● **Your goal**: Every line of the material must be restated exactly, though not its pictures.

BEGIN Extracted entries

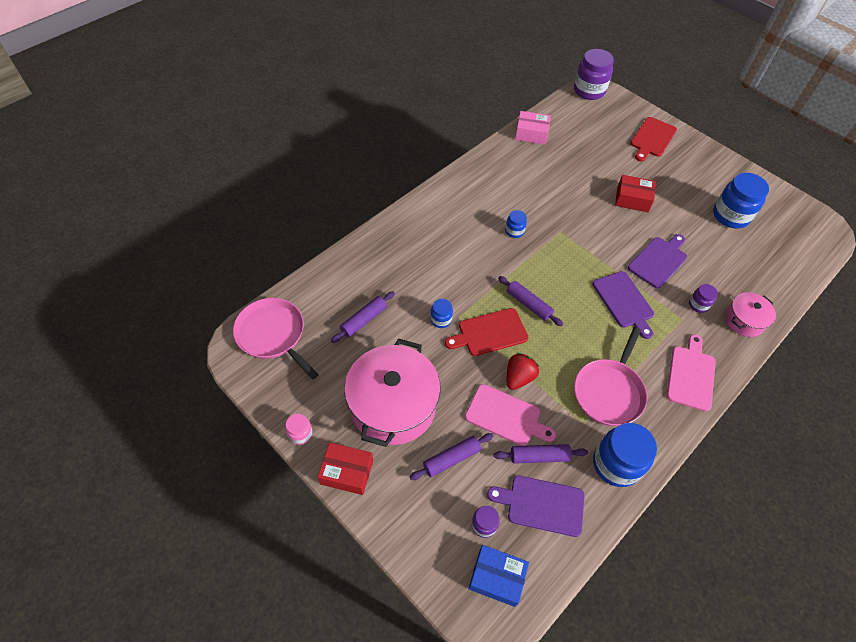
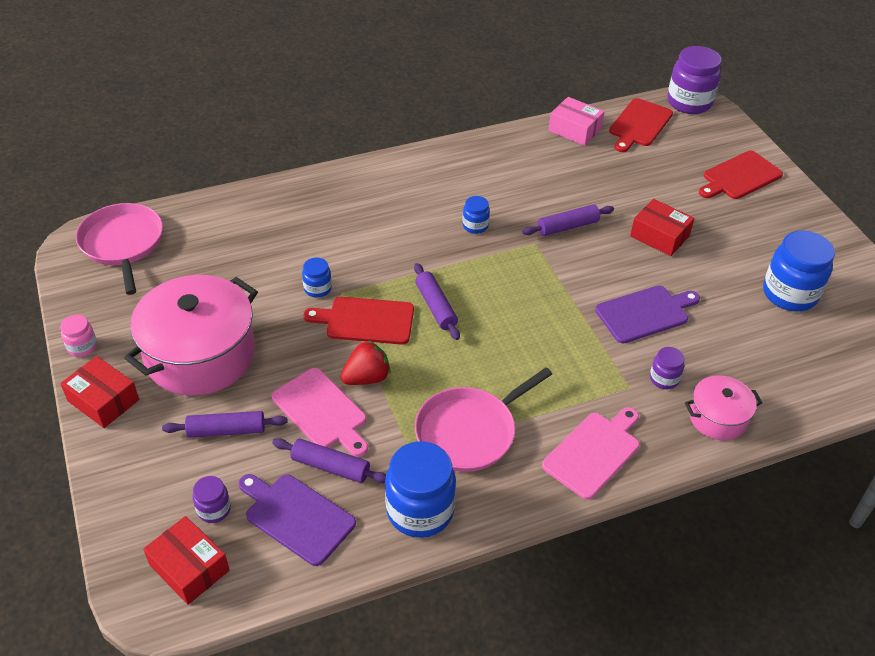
camera: 25 degrees right, 10 degrees down
(364, 320) = (230, 261): purple rolling pin -> purple rolling pin (567, 227)
(497, 577) = (189, 567): blue box -> red box
(569, 117) = (639, 125): none -> red cutting board
(624, 302) = (563, 343): purple cutting board -> none

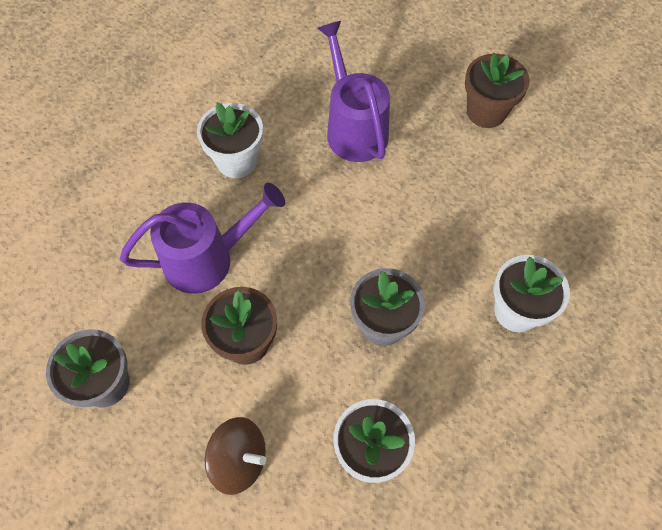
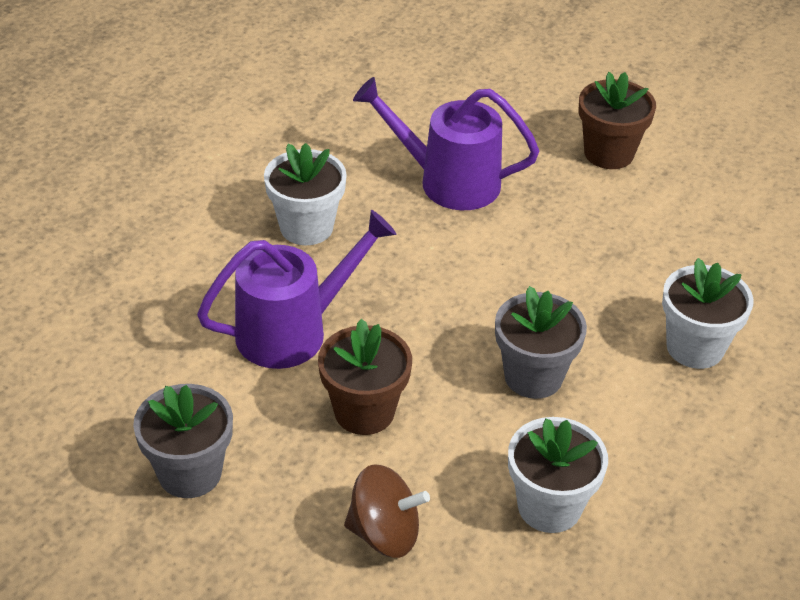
camera: 10 degrees left, 20 degrees down
(353, 127) = (447, 181): purple watering can -> purple watering can turned 45 degrees counterclockwise

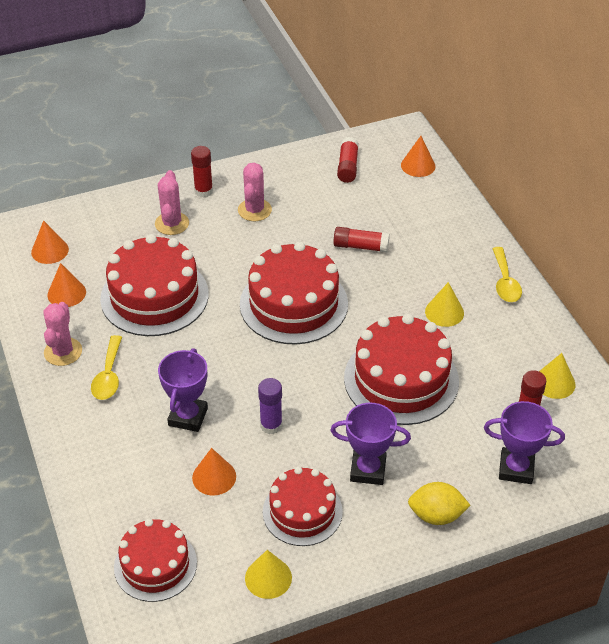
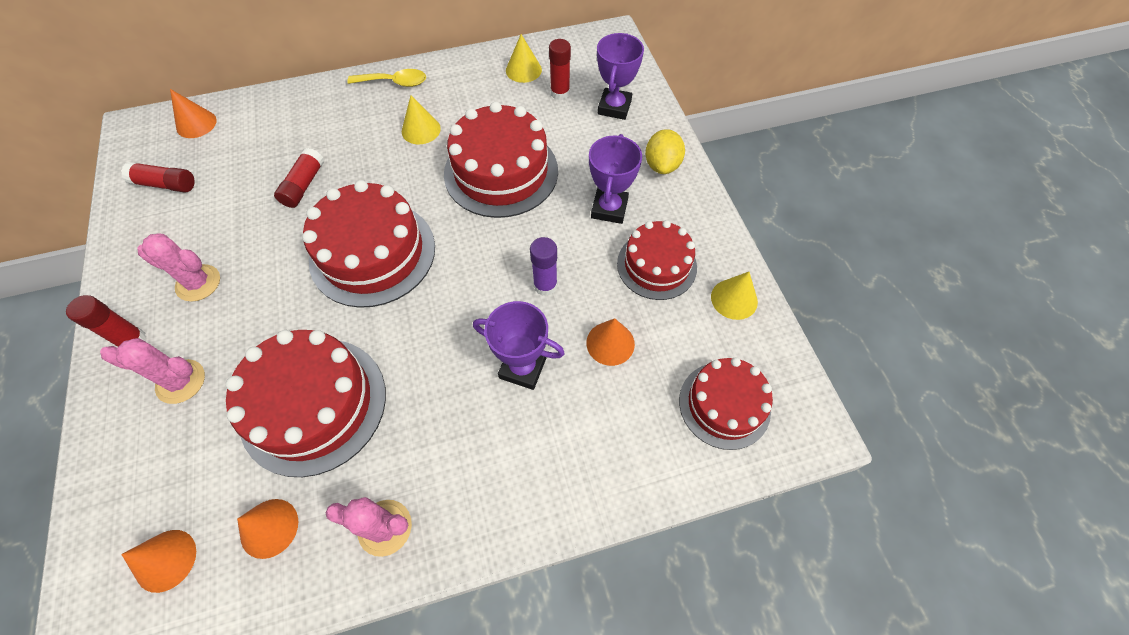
camera: 85 degrees left, 15 degrees up
(108, 376) = (442, 462): yellow spoon -> none

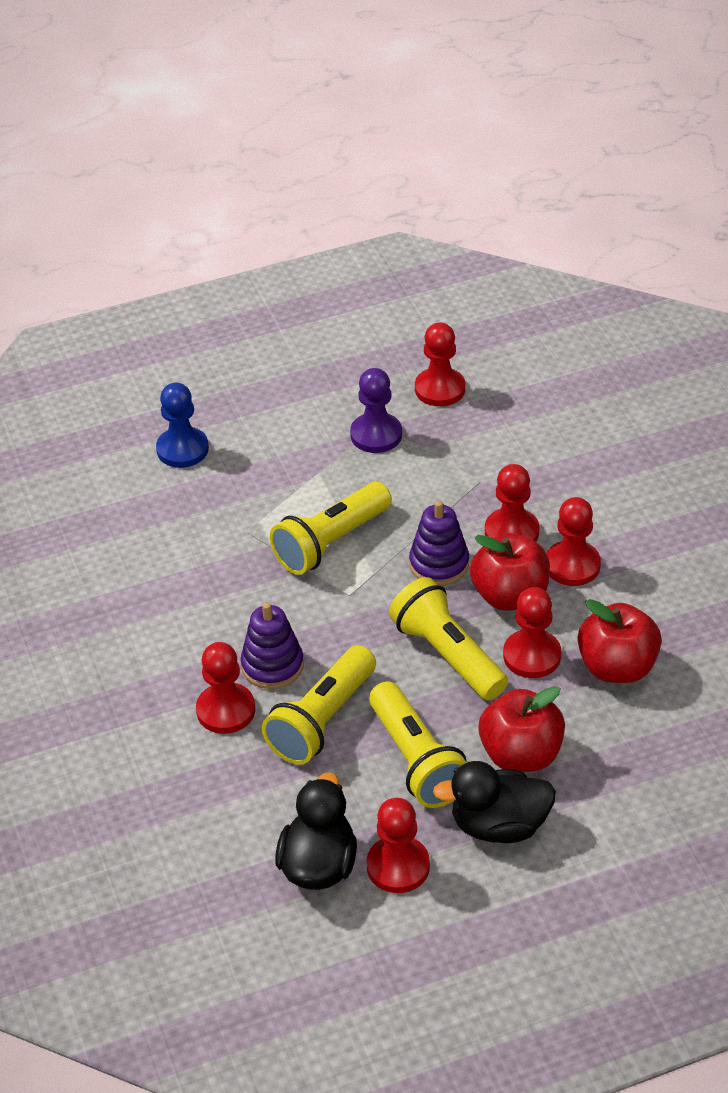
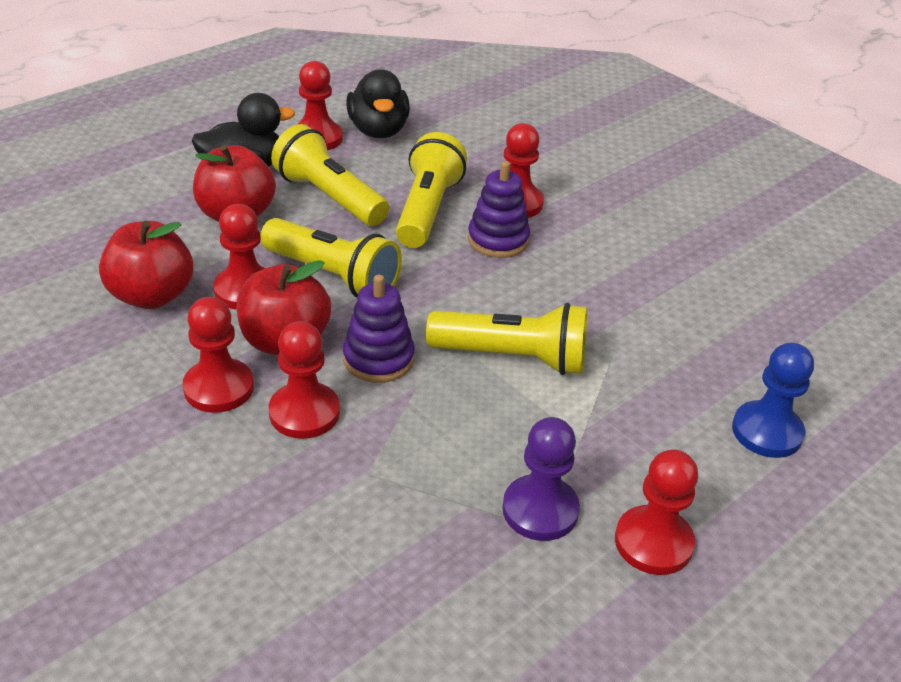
camera: 155 degrees right, 5 degrees down
(330, 542) = (513, 358): yellow flashlight -> yellow flashlight turned 75 degrees clockwise
(440, 389) = (488, 616): red pawn -> red pawn (653, 542)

END Extracted entries

● **Response box**:
camera: 25 degrees right, 10 degrees down
(364, 320) = (230, 261): purple rolling pin -> purple rolling pin (567, 227)
(497, 577) = (189, 567): blue box -> red box
(569, 117) = (639, 125): none -> red cutting board
(624, 302) = (563, 343): purple cutting board -> none

camera: 10 degrees left, 20 degrees down
(353, 127) = (447, 181): purple watering can -> purple watering can turned 45 degrees counterclockwise

camera: 85 degrees left, 15 degrees up
(108, 376) = (442, 462): yellow spoon -> none

camera: 155 degrees right, 5 degrees down
(330, 542) = (513, 358): yellow flashlight -> yellow flashlight turned 75 degrees clockwise
(440, 389) = (488, 616): red pawn -> red pawn (653, 542)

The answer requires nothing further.